Records from a collection:

--------------------------------------------------

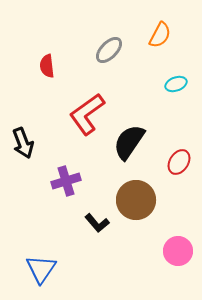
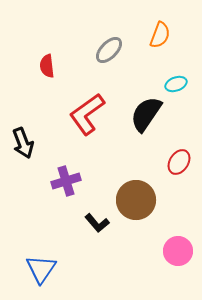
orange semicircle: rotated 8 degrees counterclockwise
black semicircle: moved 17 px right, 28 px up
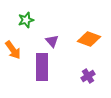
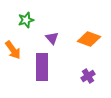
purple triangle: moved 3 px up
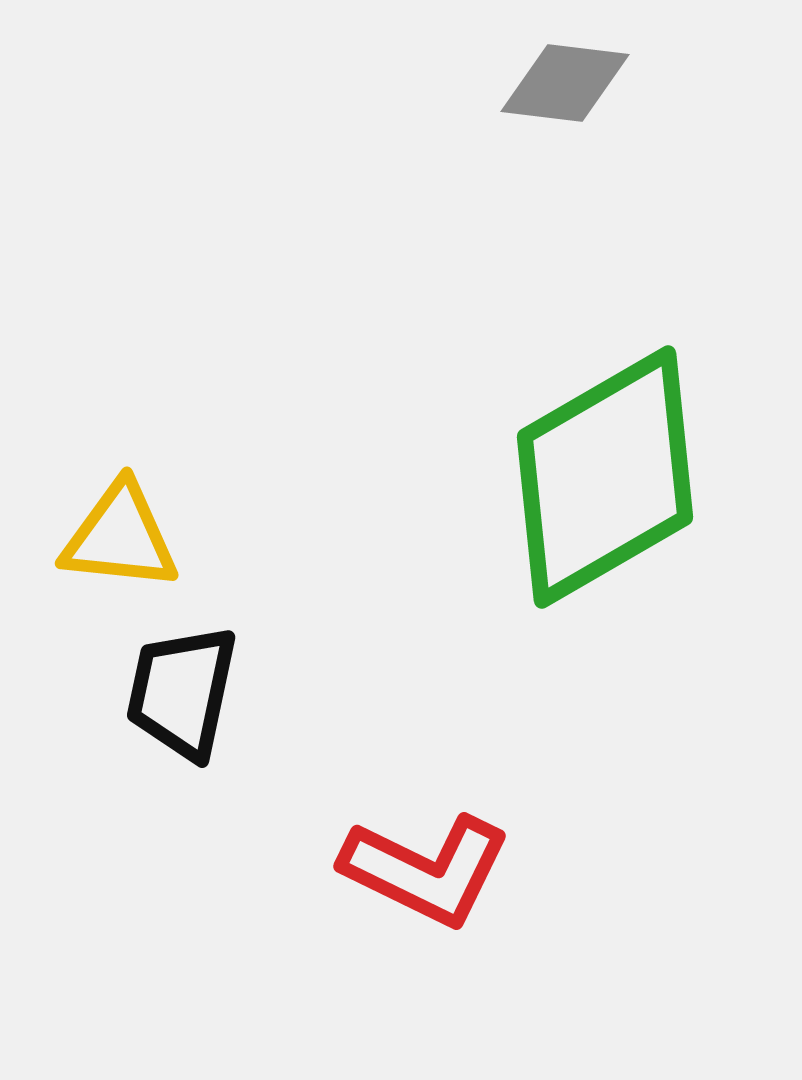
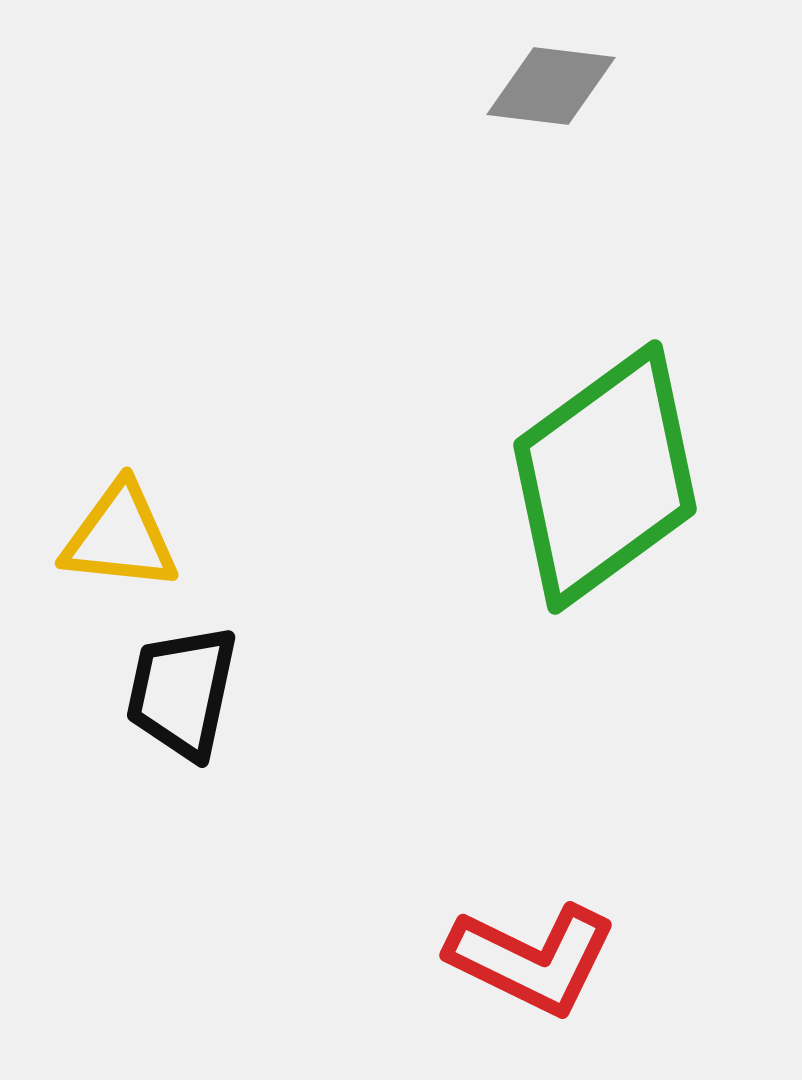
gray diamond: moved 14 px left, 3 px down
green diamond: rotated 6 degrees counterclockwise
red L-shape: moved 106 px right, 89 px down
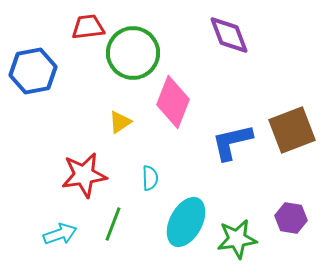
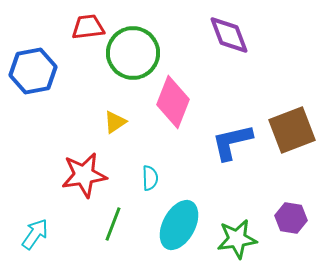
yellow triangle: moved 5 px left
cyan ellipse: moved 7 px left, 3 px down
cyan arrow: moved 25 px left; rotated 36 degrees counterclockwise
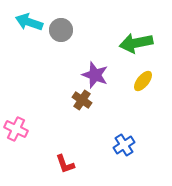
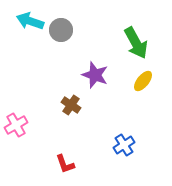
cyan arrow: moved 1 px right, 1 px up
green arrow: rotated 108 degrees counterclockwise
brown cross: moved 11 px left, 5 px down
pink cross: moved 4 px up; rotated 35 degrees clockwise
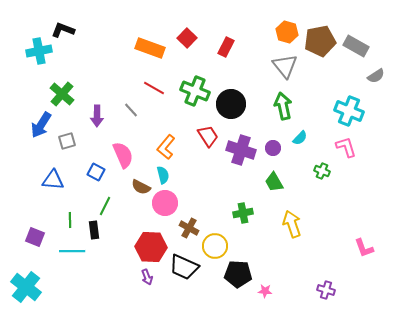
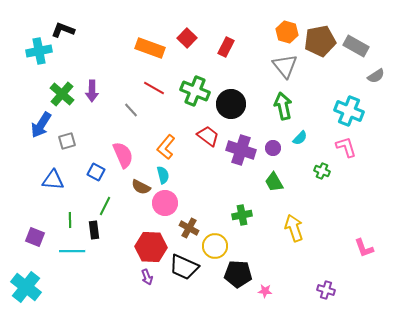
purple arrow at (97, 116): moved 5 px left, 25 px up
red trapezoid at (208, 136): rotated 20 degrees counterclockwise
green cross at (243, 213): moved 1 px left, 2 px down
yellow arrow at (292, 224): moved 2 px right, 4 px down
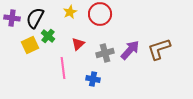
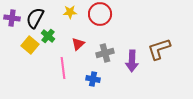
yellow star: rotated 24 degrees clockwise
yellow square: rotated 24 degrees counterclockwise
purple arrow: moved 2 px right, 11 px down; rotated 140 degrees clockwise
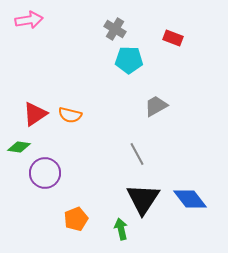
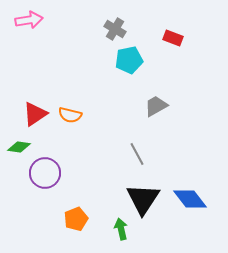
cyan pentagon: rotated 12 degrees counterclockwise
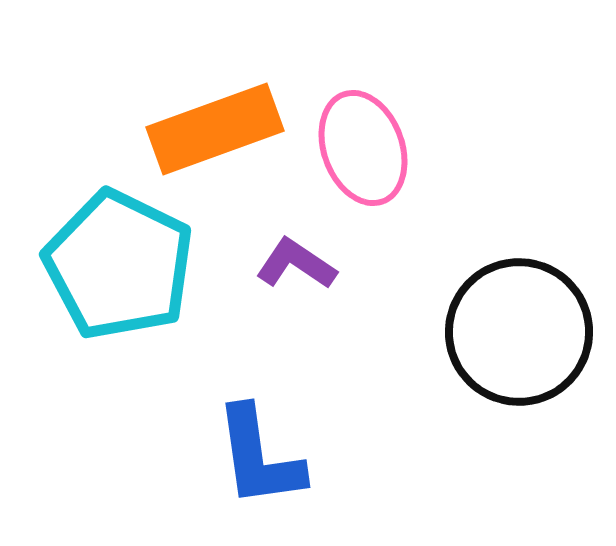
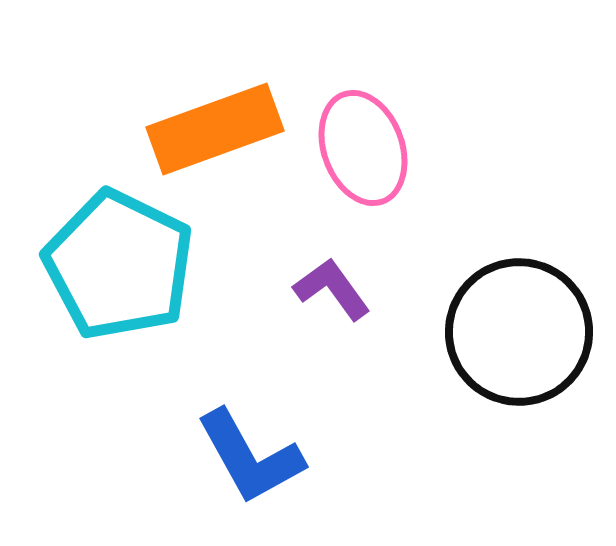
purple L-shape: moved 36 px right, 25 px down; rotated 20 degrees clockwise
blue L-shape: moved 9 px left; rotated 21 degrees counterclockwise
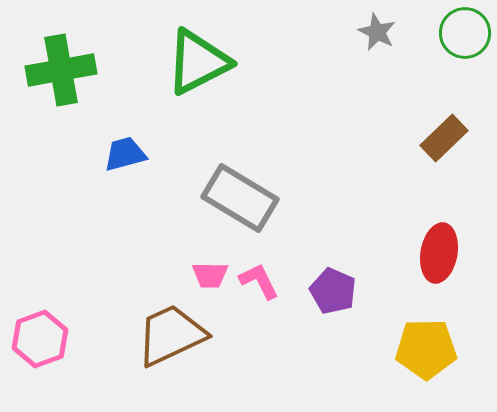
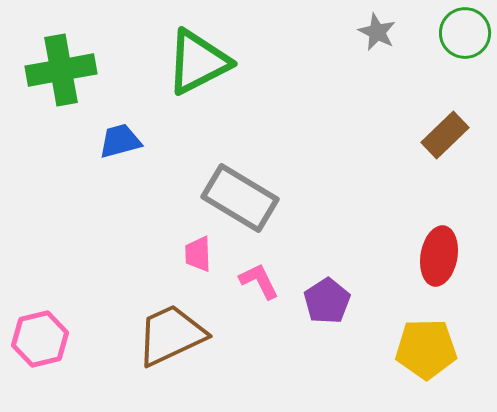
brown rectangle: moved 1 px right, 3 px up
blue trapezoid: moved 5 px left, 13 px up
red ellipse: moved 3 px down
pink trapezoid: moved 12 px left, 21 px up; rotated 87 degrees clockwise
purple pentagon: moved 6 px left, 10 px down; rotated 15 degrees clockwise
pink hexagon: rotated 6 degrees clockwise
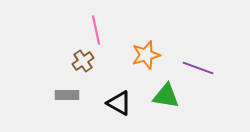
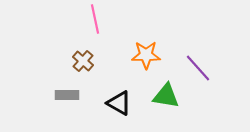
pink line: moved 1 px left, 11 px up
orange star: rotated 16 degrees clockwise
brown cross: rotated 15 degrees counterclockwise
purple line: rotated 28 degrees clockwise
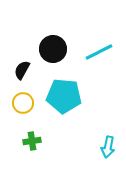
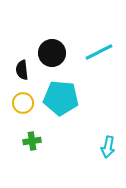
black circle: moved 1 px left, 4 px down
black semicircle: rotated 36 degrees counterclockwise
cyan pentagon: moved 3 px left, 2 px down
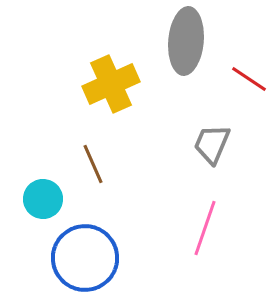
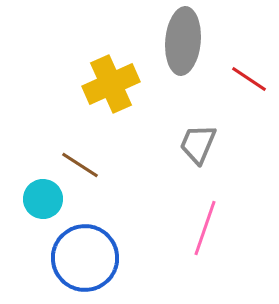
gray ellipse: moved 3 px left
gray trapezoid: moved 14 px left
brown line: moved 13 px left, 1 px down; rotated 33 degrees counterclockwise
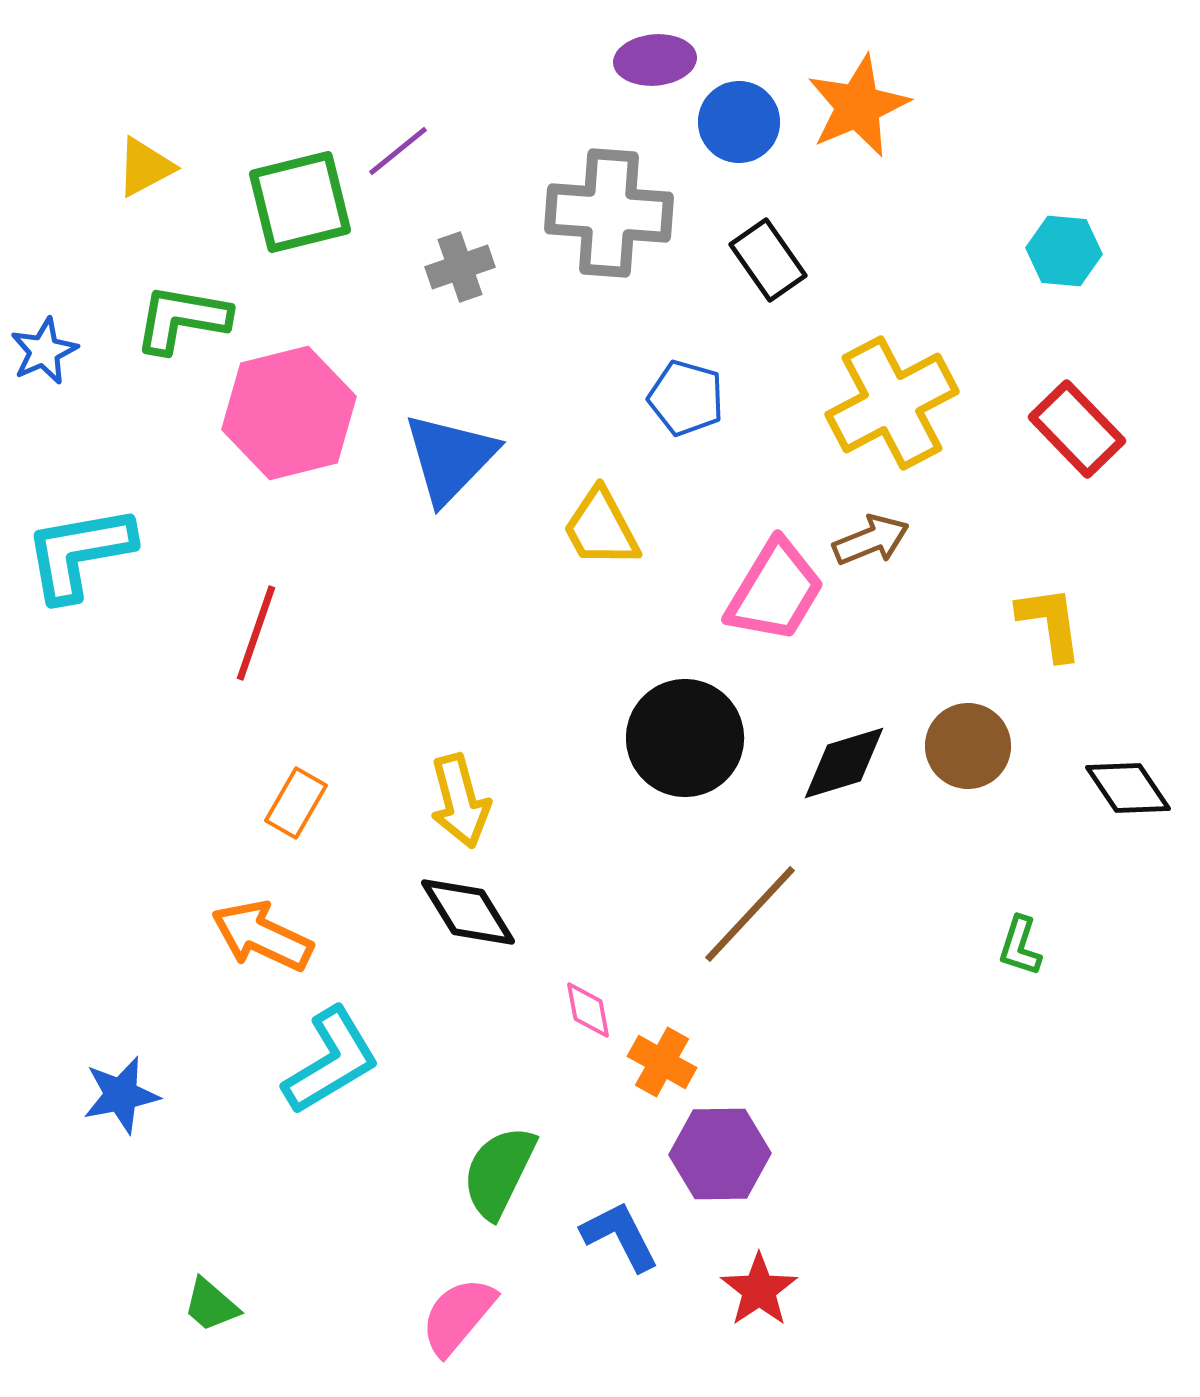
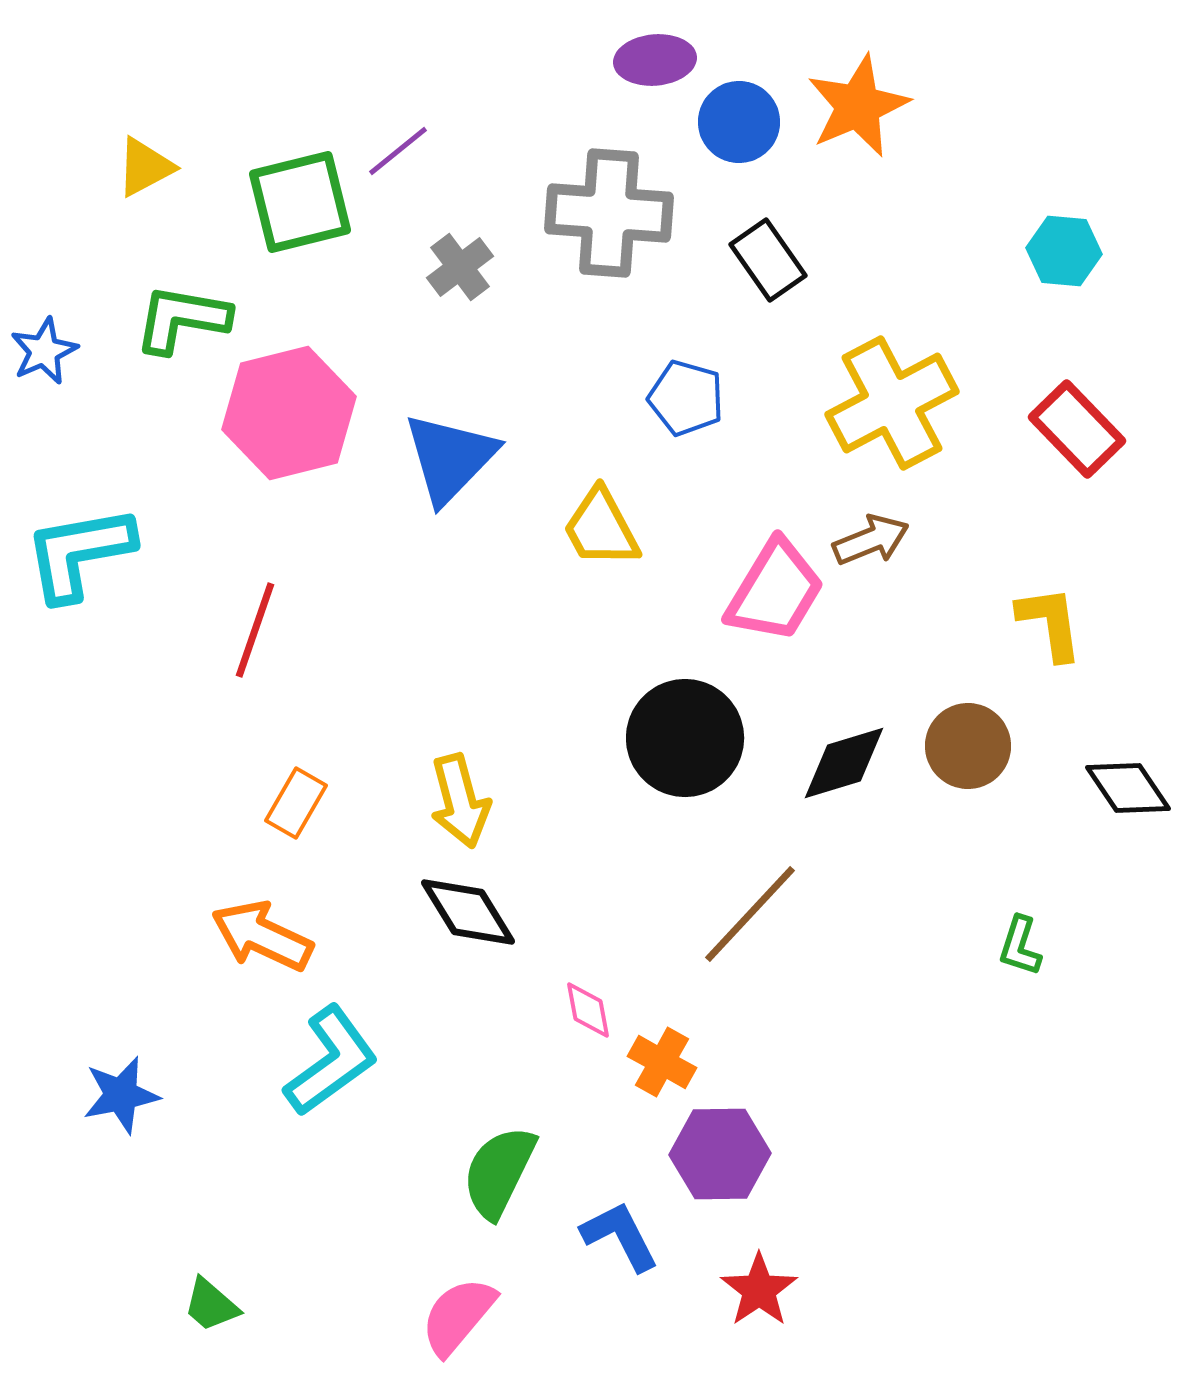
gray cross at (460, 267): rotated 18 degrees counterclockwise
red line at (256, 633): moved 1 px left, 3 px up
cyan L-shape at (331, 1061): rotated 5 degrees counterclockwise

--------------------------------------------------

Write out, word for word, the lines from the first line of the entries through the one containing "cyan arrow: moved 25", both included. Leave out the pictures.

orange semicircle: rotated 8 degrees counterclockwise
black semicircle: moved 17 px right, 28 px up
purple triangle: moved 3 px up
gray diamond: moved 14 px left, 3 px down
green diamond: rotated 6 degrees counterclockwise
red L-shape: moved 106 px right, 89 px down
yellow triangle: moved 5 px left
cyan ellipse: moved 7 px left, 3 px down
cyan arrow: moved 25 px left; rotated 36 degrees counterclockwise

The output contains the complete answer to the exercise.